WHAT YOU WILL DO: The output should consist solely of the line containing "(445, 249) = (416, 310): brown" and all lines after it through the final line of the entries below, reproduced exactly.

(Image sets with object changes)
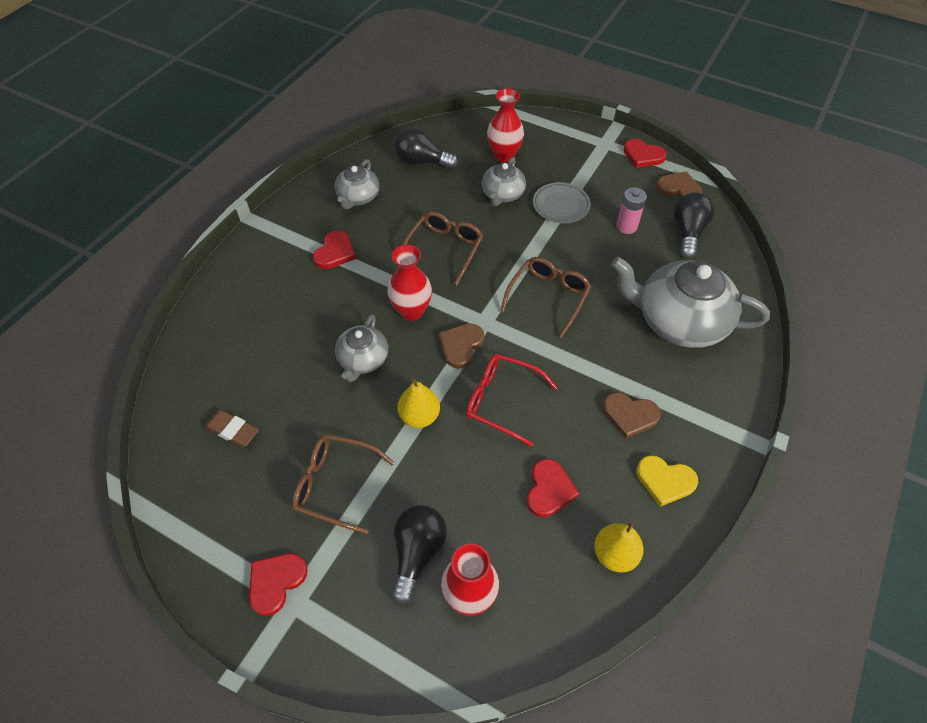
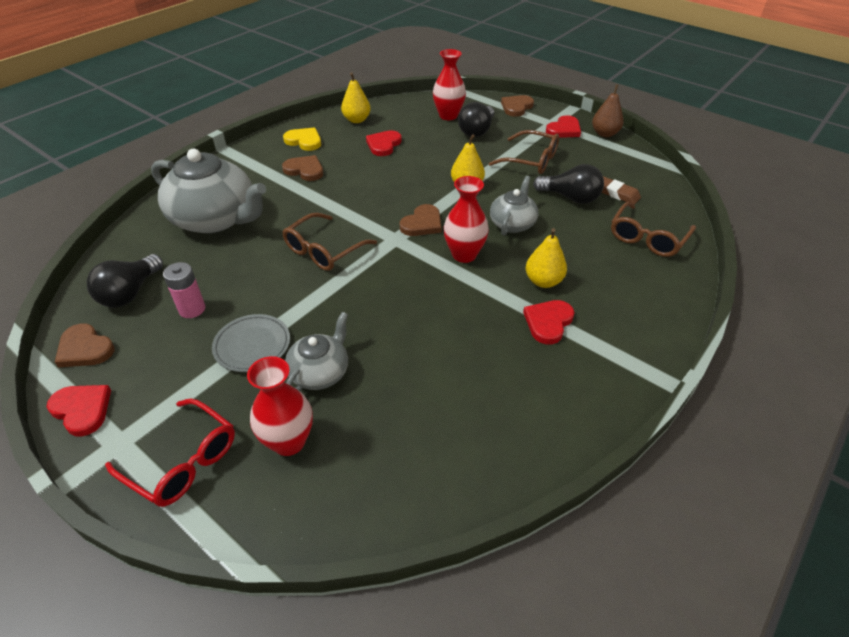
camera: 170 degrees left, 10 degrees down
(211, 580) = (604, 134): none -> brown pear
(335, 291) = (543, 281): none -> yellow pear
(352, 651) = (516, 107): none -> brown heart
(358, 197) = (523, 396): grey teapot -> none
(422, 162) = (421, 448): black light bulb -> black light bulb (570, 197)
(445, 249) = (416, 310): brown glasses -> brown glasses (647, 238)
(501, 401) = (399, 187): red glasses -> red glasses (183, 461)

FINISHED TASK:
(445, 249) = (416, 310): brown glasses -> brown glasses (647, 238)
(501, 401) = (399, 187): red glasses -> red glasses (183, 461)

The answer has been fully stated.